> _TASK TO CARRY OUT_
Below are the records; copy exactly the stretch from the line containing "CN2 pin 2: VS -> G30" through the line containing "S6: none -> switch (T14, W13)", both ends included, and nothing else.

> _DATA FOR ANALYSIS_

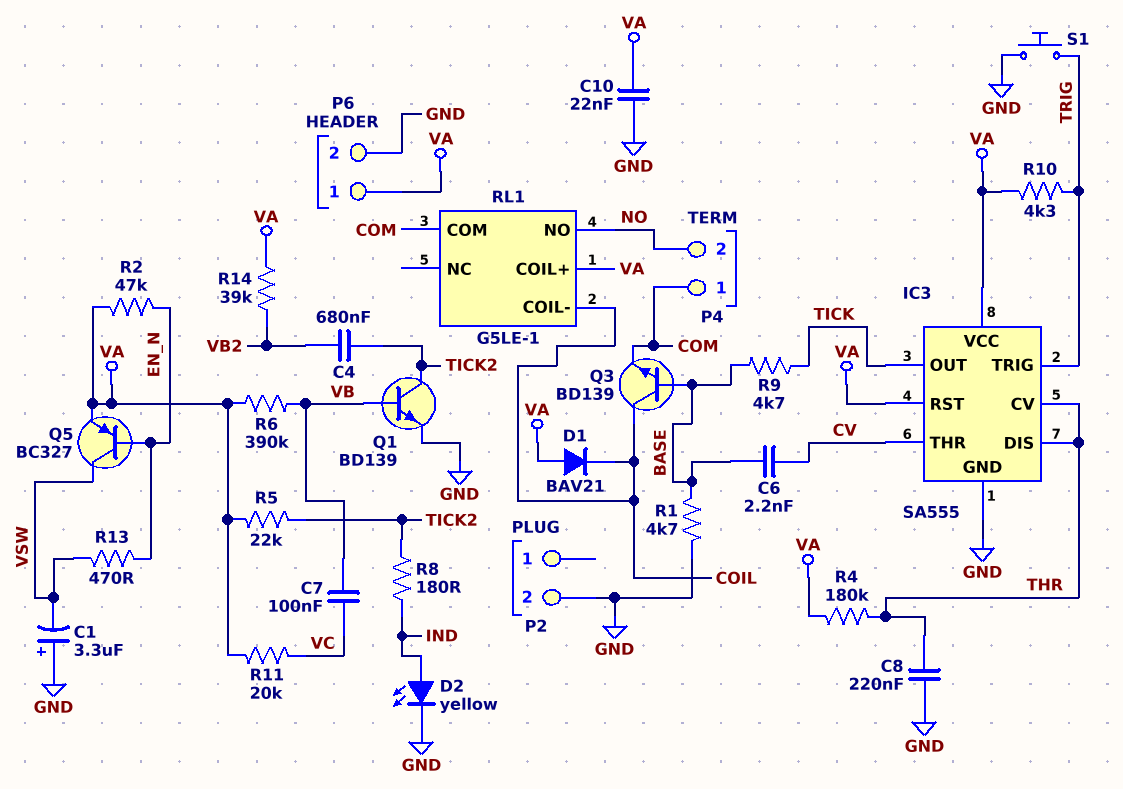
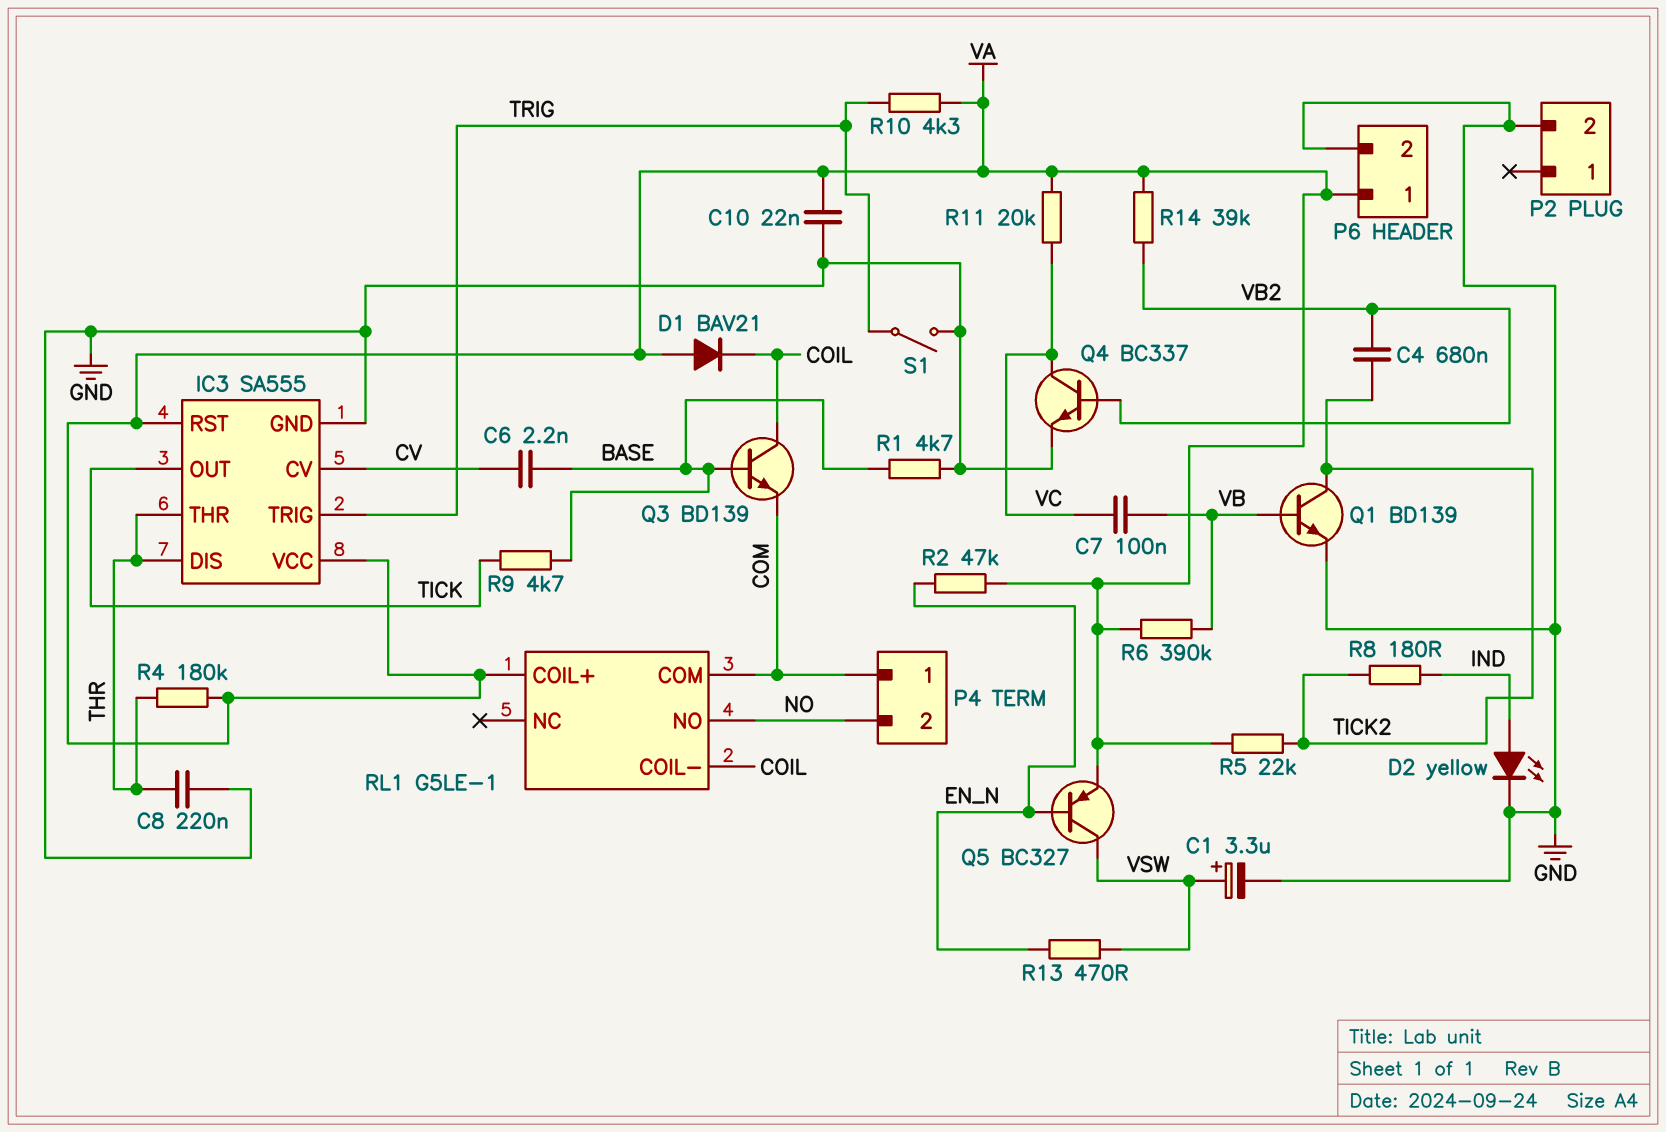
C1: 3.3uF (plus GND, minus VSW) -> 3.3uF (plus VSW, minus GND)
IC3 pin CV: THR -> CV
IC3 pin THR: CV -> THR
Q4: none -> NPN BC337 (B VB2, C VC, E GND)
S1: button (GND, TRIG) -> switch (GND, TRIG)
* * *
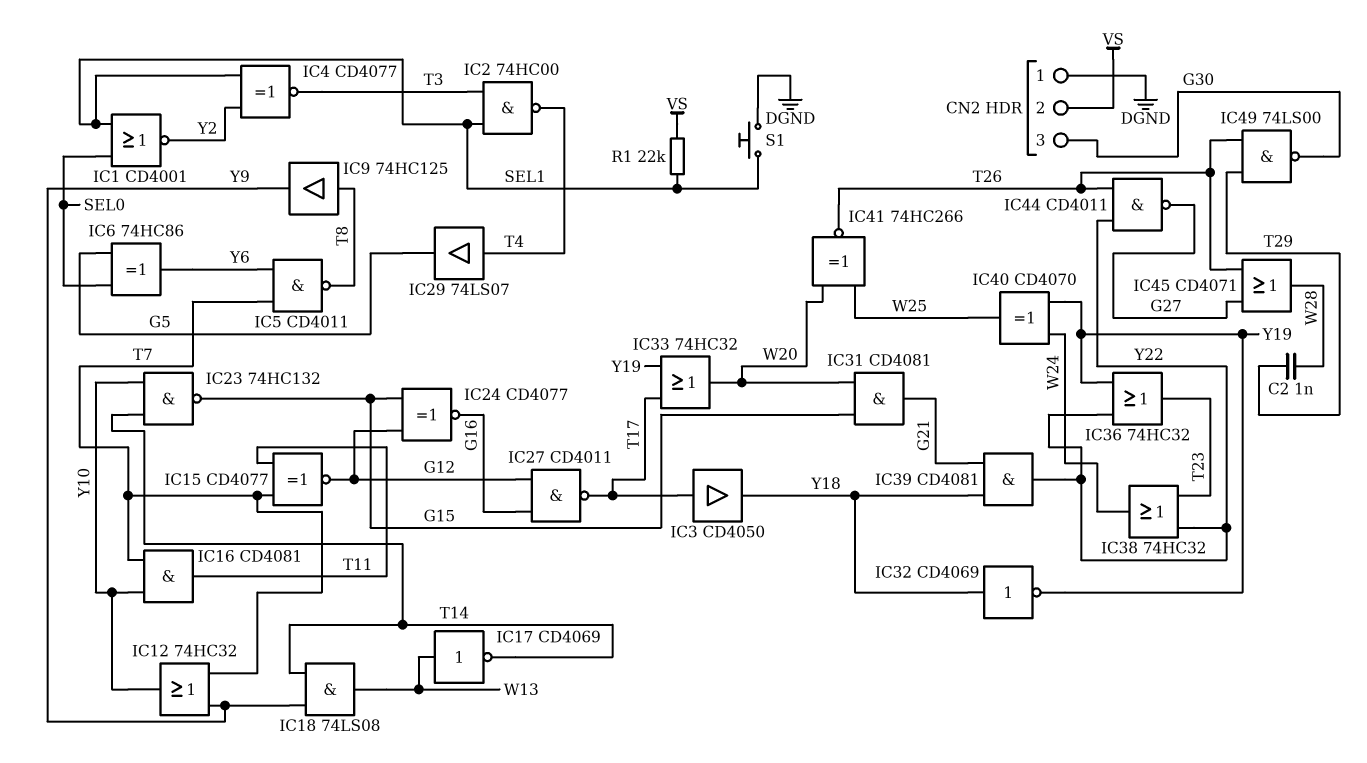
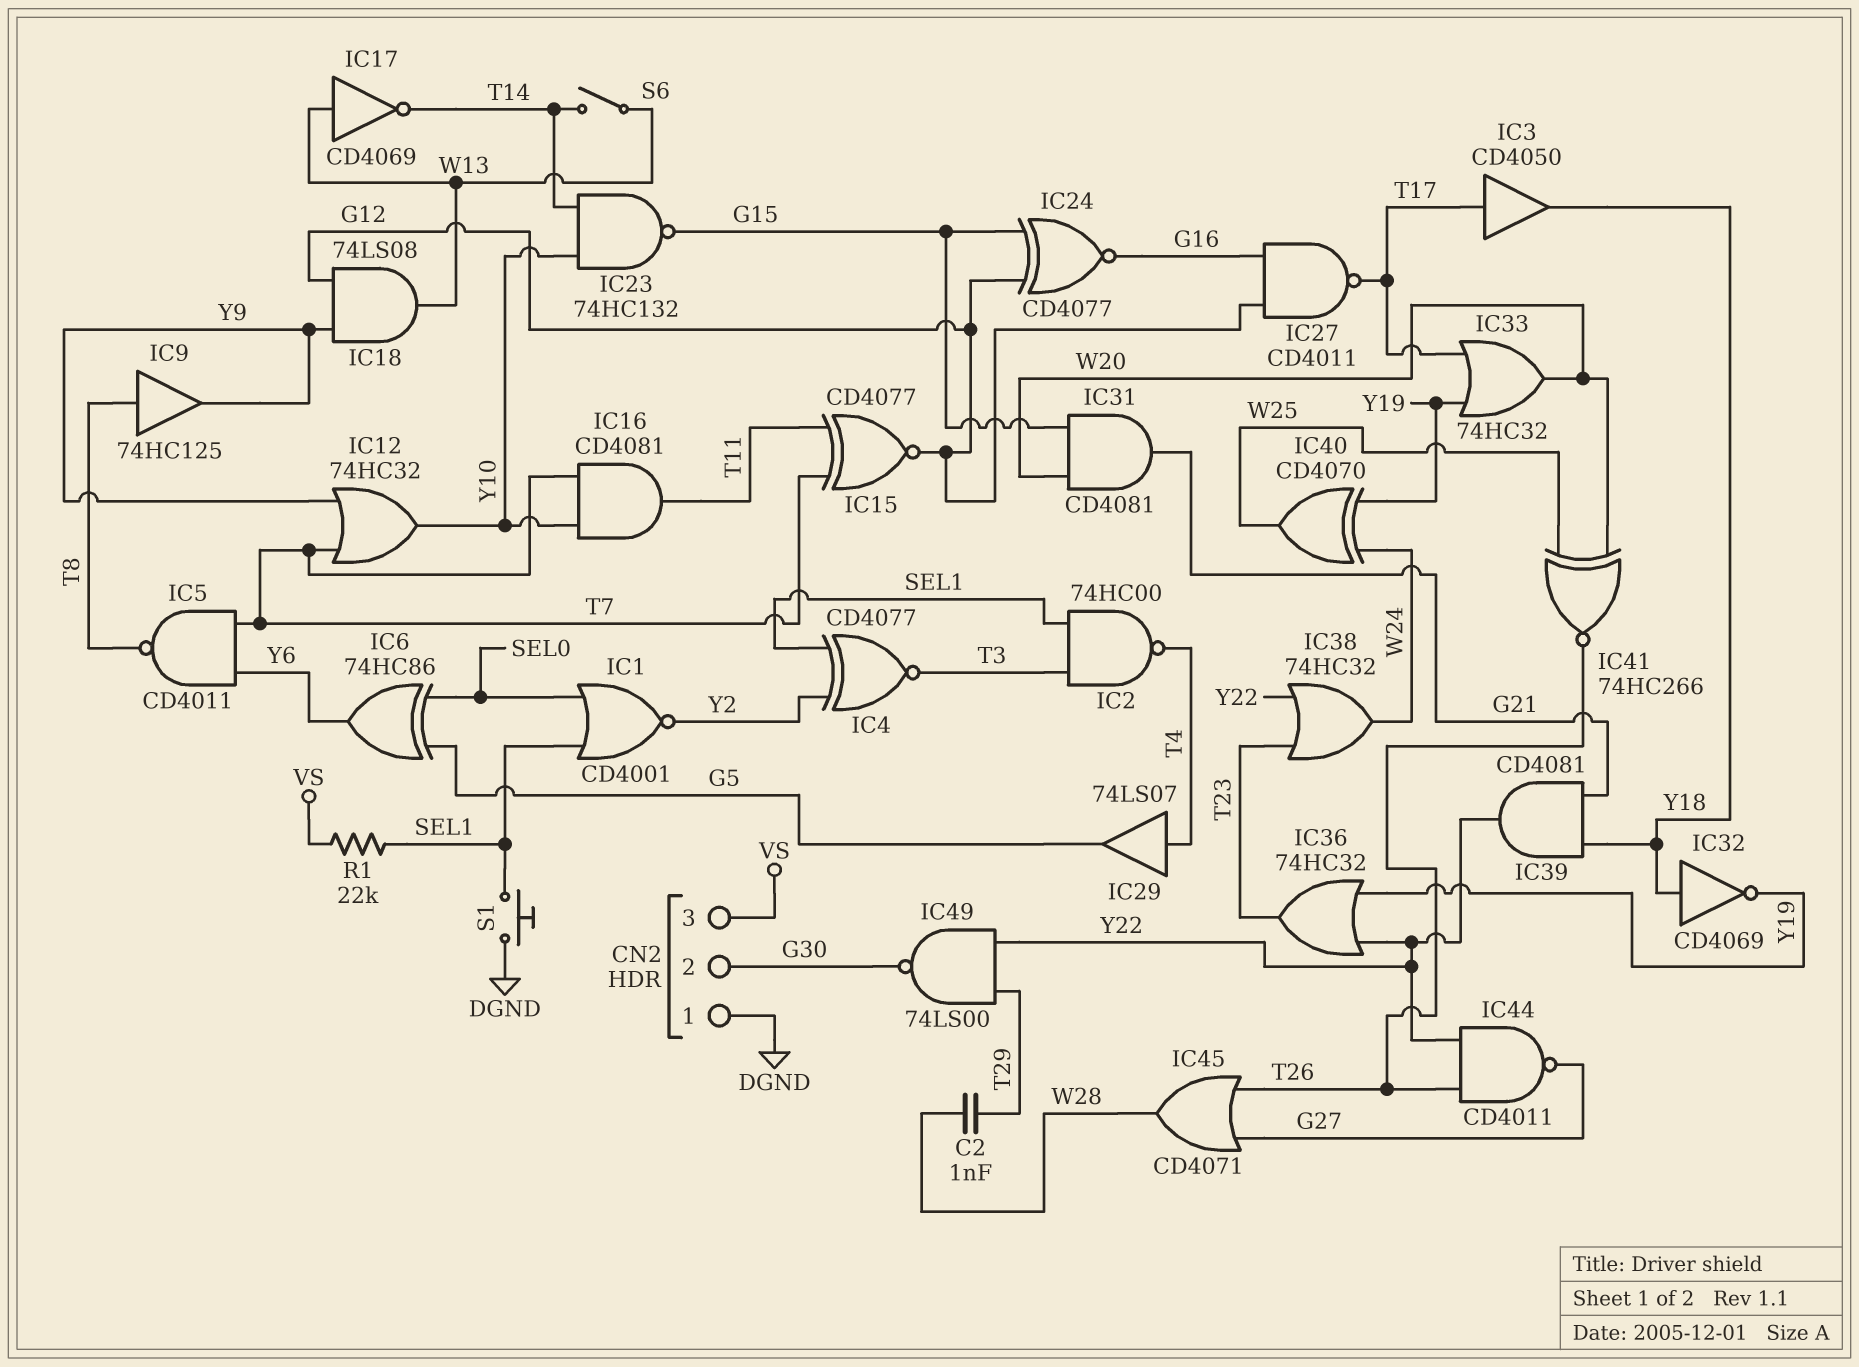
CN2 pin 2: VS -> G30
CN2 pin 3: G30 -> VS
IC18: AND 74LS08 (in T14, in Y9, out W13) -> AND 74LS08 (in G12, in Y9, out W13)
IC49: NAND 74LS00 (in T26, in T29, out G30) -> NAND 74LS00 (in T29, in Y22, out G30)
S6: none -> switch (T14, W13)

> _REPLY_
CN2 pin 2: VS -> G30
CN2 pin 3: G30 -> VS
IC18: AND 74LS08 (in T14, in Y9, out W13) -> AND 74LS08 (in G12, in Y9, out W13)
IC49: NAND 74LS00 (in T26, in T29, out G30) -> NAND 74LS00 (in T29, in Y22, out G30)
S6: none -> switch (T14, W13)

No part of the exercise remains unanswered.